§ **Activity**: In full and word for word, return the listing that follows.

══ Exercise material

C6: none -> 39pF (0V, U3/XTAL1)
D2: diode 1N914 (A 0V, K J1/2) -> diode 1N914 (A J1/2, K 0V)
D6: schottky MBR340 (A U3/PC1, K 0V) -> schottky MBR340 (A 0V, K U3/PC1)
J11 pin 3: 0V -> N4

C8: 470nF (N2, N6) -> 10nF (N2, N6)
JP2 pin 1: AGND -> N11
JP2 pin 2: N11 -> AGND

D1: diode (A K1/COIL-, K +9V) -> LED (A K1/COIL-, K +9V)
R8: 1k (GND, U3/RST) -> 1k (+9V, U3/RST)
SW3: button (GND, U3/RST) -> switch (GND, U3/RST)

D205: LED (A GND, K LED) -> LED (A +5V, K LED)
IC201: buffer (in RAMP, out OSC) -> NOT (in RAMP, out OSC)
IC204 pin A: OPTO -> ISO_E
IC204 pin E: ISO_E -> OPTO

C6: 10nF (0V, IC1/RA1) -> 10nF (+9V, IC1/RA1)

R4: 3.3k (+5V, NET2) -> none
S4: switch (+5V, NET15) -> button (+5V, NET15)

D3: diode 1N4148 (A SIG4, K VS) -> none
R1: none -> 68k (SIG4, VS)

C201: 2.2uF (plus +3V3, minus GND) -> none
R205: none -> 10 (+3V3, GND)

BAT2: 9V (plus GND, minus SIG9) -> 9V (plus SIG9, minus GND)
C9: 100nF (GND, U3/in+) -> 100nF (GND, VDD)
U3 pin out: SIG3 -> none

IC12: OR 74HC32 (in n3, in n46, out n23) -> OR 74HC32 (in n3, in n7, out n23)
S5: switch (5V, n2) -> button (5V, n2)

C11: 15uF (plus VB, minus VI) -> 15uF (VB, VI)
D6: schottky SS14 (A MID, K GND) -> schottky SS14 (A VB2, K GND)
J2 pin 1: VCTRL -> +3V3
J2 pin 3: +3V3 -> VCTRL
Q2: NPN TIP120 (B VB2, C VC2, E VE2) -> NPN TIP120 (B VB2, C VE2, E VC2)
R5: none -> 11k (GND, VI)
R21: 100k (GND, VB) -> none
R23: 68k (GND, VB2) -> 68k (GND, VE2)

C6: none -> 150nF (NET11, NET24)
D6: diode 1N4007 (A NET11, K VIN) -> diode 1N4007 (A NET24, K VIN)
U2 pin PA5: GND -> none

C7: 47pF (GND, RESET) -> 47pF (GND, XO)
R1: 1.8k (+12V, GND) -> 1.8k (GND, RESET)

════

§ **Exercise output**:
C6: none -> 39pF (0V, U3/XTAL1)
D2: diode 1N914 (A 0V, K J1/2) -> diode 1N914 (A J1/2, K 0V)
D6: schottky MBR340 (A U3/PC1, K 0V) -> schottky MBR340 (A 0V, K U3/PC1)
J11 pin 3: 0V -> N4

C8: 470nF (N2, N6) -> 10nF (N2, N6)
JP2 pin 1: AGND -> N11
JP2 pin 2: N11 -> AGND

D1: diode (A K1/COIL-, K +9V) -> LED (A K1/COIL-, K +9V)
R8: 1k (GND, U3/RST) -> 1k (+9V, U3/RST)
SW3: button (GND, U3/RST) -> switch (GND, U3/RST)

D205: LED (A GND, K LED) -> LED (A +5V, K LED)
IC201: buffer (in RAMP, out OSC) -> NOT (in RAMP, out OSC)
IC204 pin A: OPTO -> ISO_E
IC204 pin E: ISO_E -> OPTO

C6: 10nF (0V, IC1/RA1) -> 10nF (+9V, IC1/RA1)

R4: 3.3k (+5V, NET2) -> none
S4: switch (+5V, NET15) -> button (+5V, NET15)

D3: diode 1N4148 (A SIG4, K VS) -> none
R1: none -> 68k (SIG4, VS)

C201: 2.2uF (plus +3V3, minus GND) -> none
R205: none -> 10 (+3V3, GND)

BAT2: 9V (plus GND, minus SIG9) -> 9V (plus SIG9, minus GND)
C9: 100nF (GND, U3/in+) -> 100nF (GND, VDD)
U3 pin out: SIG3 -> none

IC12: OR 74HC32 (in n3, in n46, out n23) -> OR 74HC32 (in n3, in n7, out n23)
S5: switch (5V, n2) -> button (5V, n2)

C11: 15uF (plus VB, minus VI) -> 15uF (VB, VI)
D6: schottky SS14 (A MID, K GND) -> schottky SS14 (A VB2, K GND)
J2 pin 1: VCTRL -> +3V3
J2 pin 3: +3V3 -> VCTRL
Q2: NPN TIP120 (B VB2, C VC2, E VE2) -> NPN TIP120 (B VB2, C VE2, E VC2)
R5: none -> 11k (GND, VI)
R21: 100k (GND, VB) -> none
R23: 68k (GND, VB2) -> 68k (GND, VE2)

C6: none -> 150nF (NET11, NET24)
D6: diode 1N4007 (A NET11, K VIN) -> diode 1N4007 (A NET24, K VIN)
U2 pin PA5: GND -> none

C7: 47pF (GND, RESET) -> 47pF (GND, XO)
R1: 1.8k (+12V, GND) -> 1.8k (GND, RESET)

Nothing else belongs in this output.